Exactly and without additions, transcribe the line that contains "exercise bike: (184, 102)" and every line after it in the data.

[Spatial edit records]
▽

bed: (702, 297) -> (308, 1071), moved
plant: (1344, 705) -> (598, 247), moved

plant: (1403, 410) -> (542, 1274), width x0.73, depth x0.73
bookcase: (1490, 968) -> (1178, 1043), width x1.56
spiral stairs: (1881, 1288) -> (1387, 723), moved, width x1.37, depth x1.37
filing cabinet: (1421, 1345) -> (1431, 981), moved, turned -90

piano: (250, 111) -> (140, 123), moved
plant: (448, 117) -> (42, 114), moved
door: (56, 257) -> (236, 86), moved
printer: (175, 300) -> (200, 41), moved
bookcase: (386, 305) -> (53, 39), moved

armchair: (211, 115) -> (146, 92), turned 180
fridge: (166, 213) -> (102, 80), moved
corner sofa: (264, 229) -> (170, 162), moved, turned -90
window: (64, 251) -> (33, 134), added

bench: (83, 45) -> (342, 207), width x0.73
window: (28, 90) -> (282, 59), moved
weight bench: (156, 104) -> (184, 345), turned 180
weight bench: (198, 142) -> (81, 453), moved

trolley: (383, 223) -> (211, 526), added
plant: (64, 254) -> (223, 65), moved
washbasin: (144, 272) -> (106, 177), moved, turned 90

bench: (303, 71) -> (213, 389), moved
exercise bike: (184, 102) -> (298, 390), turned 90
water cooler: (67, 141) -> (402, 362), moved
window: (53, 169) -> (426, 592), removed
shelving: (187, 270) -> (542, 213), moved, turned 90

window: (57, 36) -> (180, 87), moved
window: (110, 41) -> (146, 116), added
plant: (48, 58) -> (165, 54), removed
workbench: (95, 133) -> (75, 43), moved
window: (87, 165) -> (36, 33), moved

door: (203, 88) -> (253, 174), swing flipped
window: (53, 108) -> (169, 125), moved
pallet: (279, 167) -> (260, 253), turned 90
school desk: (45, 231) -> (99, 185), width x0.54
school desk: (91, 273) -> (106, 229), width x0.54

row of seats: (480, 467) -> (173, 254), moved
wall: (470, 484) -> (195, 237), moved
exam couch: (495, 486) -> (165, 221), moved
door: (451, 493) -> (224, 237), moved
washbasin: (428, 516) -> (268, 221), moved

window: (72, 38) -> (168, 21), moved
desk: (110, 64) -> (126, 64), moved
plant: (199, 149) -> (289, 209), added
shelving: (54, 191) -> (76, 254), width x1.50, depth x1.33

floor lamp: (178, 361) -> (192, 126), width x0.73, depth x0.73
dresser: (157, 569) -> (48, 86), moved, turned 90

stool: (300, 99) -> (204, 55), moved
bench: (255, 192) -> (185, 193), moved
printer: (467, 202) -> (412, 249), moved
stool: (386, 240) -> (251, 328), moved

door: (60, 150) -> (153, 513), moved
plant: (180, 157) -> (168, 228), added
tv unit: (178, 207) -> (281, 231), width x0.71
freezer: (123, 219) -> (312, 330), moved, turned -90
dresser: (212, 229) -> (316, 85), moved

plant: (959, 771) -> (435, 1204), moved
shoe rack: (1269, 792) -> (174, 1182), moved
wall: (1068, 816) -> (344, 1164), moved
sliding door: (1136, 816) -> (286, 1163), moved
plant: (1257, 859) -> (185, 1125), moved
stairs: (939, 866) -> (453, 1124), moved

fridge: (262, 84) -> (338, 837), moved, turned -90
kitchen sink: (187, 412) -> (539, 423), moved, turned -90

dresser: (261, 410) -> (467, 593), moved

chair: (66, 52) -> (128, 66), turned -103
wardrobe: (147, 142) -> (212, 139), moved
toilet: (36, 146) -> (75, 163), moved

△

Written response:
exercise bike: (184, 102) -> (298, 390), turned 90
water cooler: (67, 141) -> (402, 362), moved
window: (53, 169) -> (426, 592), removed
shelving: (187, 270) -> (542, 213), moved, turned 90

window: (57, 36) -> (180, 87), moved
window: (110, 41) -> (146, 116), added
plant: (48, 58) -> (165, 54), removed
workbench: (95, 133) -> (75, 43), moved
window: (87, 165) -> (36, 33), moved

door: (203, 88) -> (253, 174), swing flipped
window: (53, 108) -> (169, 125), moved
pallet: (279, 167) -> (260, 253), turned 90
school desk: (45, 231) -> (99, 185), width x0.54
school desk: (91, 273) -> (106, 229), width x0.54

row of seats: (480, 467) -> (173, 254), moved
wall: (470, 484) -> (195, 237), moved
exam couch: (495, 486) -> (165, 221), moved
door: (451, 493) -> (224, 237), moved
washbasin: (428, 516) -> (268, 221), moved

window: (72, 38) -> (168, 21), moved
desk: (110, 64) -> (126, 64), moved
plant: (199, 149) -> (289, 209), added
shelving: (54, 191) -> (76, 254), width x1.50, depth x1.33

floor lamp: (178, 361) -> (192, 126), width x0.73, depth x0.73
dresser: (157, 569) -> (48, 86), moved, turned 90

stool: (300, 99) -> (204, 55), moved
bench: (255, 192) -> (185, 193), moved
printer: (467, 202) -> (412, 249), moved
stool: (386, 240) -> (251, 328), moved

door: (60, 150) -> (153, 513), moved
plant: (180, 157) -> (168, 228), added
tv unit: (178, 207) -> (281, 231), width x0.71
freezer: (123, 219) -> (312, 330), moved, turned -90
dresser: (212, 229) -> (316, 85), moved

plant: (959, 771) -> (435, 1204), moved
shoe rack: (1269, 792) -> (174, 1182), moved
wall: (1068, 816) -> (344, 1164), moved
sliding door: (1136, 816) -> (286, 1163), moved
plant: (1257, 859) -> (185, 1125), moved
stairs: (939, 866) -> (453, 1124), moved

fridge: (262, 84) -> (338, 837), moved, turned -90
kitchen sink: (187, 412) -> (539, 423), moved, turned -90

dresser: (261, 410) -> (467, 593), moved

chair: (66, 52) -> (128, 66), turned -103
wardrobe: (147, 142) -> (212, 139), moved
toilet: (36, 146) -> (75, 163), moved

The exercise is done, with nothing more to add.